• MATERIAL SHOWN:
--- START ---

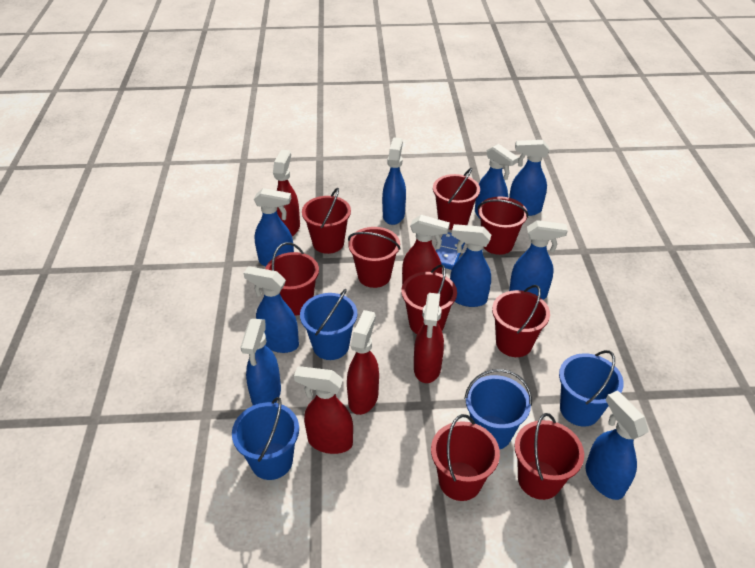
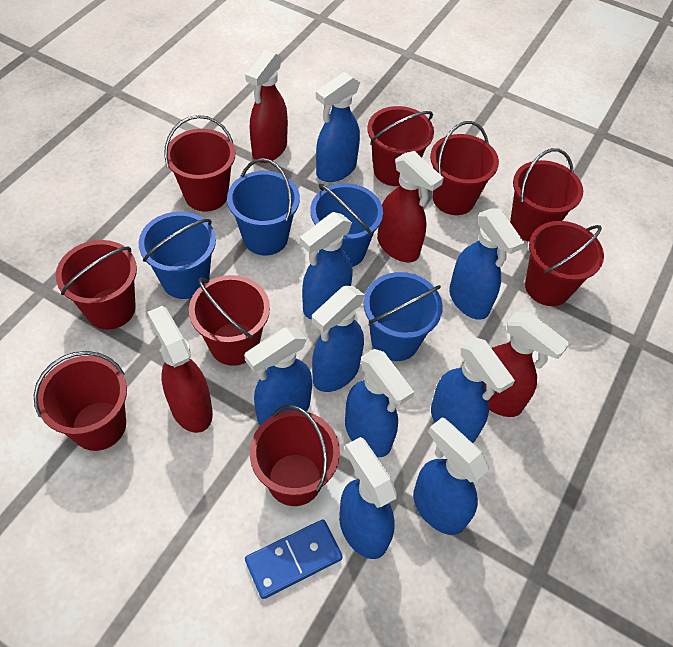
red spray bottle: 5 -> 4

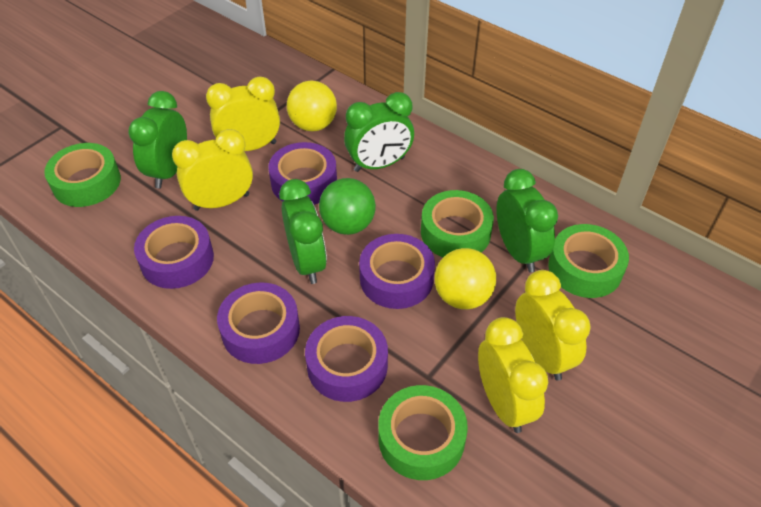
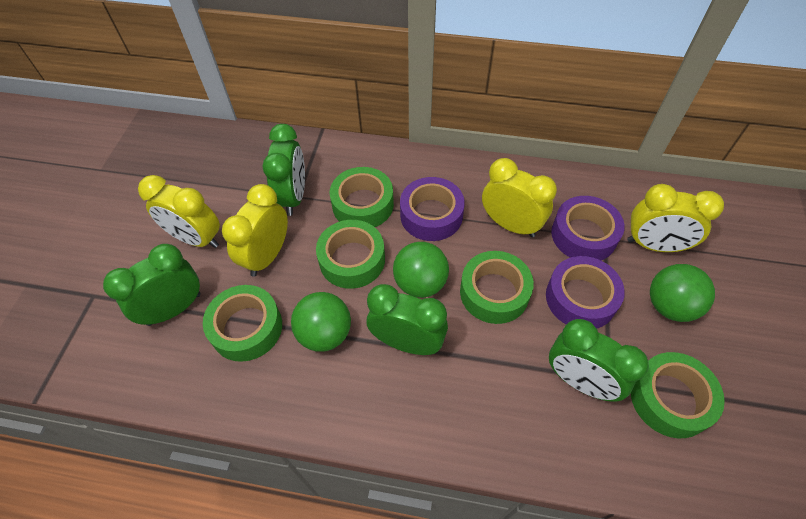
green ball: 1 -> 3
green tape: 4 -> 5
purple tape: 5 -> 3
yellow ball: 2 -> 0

--- END ---

• ASSIGNMENT: Write out each line of the data exactly; the images should be left out.

• ANSWER SECTION:
red spray bottle: 5 -> 4

green ball: 1 -> 3
green tape: 4 -> 5
purple tape: 5 -> 3
yellow ball: 2 -> 0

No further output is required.